- _Exercise data_:
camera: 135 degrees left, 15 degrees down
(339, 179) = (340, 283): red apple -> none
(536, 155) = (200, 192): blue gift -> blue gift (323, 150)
...
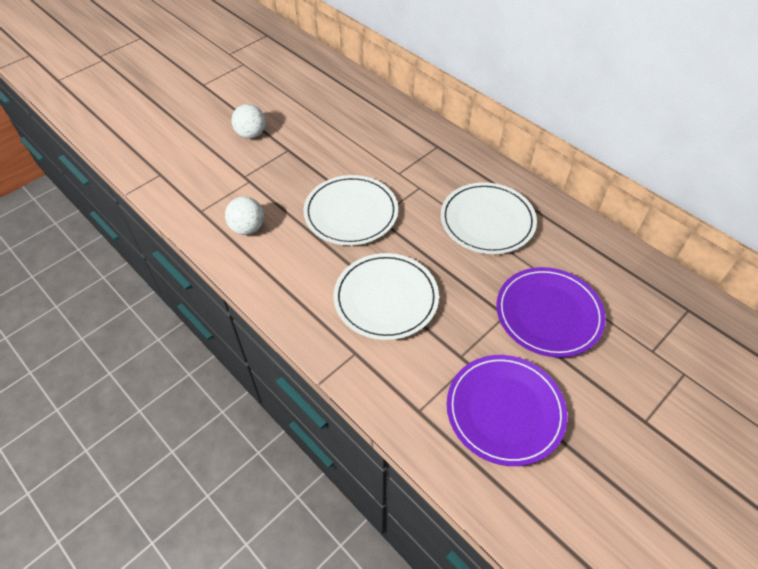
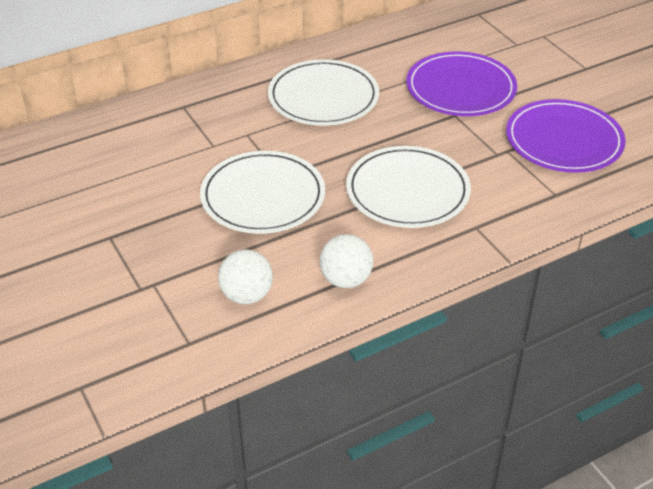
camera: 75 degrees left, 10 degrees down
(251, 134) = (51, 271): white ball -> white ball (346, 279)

- _Task instructions_:
For the material above, state the number of lines that include the word "degrees". Leave out everything else.

- _Your solution_:
2